To do -
Only the number is wanted: how many lines of these entries contain the word "RESET"?

Version difference data -

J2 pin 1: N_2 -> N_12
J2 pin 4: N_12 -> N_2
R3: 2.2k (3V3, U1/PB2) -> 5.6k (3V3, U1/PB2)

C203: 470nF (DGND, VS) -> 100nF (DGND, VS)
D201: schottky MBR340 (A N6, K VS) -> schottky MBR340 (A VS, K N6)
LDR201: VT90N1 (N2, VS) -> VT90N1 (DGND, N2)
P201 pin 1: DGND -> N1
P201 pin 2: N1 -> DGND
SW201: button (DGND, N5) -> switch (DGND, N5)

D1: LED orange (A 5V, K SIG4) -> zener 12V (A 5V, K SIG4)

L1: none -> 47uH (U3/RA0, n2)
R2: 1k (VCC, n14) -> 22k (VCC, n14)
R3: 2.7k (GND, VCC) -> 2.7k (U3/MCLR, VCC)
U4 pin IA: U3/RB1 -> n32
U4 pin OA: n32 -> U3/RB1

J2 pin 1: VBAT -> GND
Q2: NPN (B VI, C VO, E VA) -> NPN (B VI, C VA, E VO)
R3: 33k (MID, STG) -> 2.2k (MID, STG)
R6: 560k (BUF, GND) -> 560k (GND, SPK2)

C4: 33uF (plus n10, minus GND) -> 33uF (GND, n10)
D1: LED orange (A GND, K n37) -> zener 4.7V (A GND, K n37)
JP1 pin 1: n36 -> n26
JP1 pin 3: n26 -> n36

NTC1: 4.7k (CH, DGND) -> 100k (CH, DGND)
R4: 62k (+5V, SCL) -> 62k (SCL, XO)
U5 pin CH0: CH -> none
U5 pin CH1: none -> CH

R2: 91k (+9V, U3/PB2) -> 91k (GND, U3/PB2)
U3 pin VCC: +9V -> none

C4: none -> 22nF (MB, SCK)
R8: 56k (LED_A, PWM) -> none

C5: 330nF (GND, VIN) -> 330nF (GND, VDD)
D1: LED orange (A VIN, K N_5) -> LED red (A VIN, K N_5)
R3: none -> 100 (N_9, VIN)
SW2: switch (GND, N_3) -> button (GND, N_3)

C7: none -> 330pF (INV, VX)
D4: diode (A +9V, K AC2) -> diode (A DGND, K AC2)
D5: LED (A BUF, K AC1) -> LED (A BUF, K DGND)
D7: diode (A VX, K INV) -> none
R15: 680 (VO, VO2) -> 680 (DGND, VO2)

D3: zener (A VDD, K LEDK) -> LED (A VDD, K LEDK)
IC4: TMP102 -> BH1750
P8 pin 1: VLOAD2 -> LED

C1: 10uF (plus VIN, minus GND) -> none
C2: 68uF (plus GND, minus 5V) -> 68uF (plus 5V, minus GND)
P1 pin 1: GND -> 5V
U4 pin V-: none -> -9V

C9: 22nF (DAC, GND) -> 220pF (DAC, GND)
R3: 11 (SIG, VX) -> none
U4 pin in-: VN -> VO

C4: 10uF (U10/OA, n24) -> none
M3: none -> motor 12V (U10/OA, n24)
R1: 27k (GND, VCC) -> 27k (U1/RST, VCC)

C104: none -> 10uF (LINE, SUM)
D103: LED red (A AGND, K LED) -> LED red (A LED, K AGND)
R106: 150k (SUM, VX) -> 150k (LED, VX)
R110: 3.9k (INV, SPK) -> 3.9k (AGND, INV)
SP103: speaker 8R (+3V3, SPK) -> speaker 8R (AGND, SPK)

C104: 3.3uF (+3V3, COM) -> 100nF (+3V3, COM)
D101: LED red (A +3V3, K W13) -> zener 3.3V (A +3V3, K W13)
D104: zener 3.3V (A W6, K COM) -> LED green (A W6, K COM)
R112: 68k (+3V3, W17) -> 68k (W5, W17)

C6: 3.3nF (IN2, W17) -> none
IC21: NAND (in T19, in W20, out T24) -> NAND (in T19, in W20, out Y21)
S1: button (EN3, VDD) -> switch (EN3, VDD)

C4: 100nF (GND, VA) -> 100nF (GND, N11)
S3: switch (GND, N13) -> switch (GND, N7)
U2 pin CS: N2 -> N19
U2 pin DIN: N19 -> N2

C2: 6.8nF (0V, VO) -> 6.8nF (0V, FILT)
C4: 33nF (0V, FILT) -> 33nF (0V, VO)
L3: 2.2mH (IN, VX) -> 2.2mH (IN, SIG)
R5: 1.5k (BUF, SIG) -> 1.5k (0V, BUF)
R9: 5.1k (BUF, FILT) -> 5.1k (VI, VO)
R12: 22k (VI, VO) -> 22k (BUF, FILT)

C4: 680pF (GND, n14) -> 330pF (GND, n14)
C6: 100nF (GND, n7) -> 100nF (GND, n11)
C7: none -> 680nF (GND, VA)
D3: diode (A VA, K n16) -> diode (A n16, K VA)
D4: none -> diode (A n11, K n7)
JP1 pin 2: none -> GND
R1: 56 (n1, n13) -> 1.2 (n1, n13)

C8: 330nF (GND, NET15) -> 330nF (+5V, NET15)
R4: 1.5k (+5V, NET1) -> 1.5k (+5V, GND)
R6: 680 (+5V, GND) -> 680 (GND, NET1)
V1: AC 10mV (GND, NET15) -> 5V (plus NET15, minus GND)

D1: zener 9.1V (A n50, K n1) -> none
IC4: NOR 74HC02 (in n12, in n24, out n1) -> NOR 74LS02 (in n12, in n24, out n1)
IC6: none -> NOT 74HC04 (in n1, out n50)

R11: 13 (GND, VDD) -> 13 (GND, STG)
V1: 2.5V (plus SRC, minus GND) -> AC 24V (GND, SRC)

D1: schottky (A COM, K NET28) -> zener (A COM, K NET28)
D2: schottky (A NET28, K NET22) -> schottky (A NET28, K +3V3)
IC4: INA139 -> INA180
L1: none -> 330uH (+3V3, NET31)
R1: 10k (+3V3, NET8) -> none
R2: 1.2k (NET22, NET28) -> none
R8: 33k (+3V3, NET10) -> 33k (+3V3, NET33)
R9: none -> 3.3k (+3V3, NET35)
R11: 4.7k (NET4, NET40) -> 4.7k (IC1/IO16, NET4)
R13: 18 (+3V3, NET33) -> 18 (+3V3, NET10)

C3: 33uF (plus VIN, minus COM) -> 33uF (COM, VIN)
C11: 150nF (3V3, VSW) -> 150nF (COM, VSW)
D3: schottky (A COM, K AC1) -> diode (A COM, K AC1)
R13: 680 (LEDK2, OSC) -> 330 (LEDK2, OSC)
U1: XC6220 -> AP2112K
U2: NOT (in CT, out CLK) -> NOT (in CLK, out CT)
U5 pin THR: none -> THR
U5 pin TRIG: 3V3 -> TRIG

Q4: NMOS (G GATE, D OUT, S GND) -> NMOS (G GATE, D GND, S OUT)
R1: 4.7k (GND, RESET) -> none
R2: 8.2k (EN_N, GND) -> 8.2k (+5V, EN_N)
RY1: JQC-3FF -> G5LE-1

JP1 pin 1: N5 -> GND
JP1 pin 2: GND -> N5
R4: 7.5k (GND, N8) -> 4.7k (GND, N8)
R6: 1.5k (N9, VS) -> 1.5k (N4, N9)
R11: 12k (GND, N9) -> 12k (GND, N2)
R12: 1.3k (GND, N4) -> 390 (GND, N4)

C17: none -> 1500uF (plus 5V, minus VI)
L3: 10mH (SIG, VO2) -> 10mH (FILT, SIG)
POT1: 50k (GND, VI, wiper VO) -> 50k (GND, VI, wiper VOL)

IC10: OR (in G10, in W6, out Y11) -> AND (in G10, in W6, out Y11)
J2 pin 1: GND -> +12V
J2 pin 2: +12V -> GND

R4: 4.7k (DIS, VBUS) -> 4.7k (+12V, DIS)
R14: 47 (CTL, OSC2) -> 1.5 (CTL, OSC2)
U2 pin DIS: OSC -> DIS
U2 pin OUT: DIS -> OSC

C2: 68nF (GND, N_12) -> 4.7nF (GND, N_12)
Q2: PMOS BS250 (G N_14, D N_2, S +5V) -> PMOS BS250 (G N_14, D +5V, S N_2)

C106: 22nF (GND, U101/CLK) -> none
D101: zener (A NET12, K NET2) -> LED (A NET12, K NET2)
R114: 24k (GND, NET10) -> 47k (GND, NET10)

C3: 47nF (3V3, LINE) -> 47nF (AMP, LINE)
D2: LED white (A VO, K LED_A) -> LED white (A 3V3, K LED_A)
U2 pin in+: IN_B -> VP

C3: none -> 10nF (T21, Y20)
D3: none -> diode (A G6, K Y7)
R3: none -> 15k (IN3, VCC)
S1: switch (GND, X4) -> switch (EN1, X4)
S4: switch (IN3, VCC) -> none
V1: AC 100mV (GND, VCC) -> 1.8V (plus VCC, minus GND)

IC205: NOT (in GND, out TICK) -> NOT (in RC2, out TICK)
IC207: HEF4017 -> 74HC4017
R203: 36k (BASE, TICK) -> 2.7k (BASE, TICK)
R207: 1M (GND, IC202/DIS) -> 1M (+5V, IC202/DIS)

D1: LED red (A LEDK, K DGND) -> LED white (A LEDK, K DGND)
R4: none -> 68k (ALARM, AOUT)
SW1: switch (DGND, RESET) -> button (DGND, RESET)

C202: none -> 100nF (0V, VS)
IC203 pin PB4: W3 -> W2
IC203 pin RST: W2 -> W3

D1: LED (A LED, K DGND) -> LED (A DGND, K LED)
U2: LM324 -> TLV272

Problem solution -
2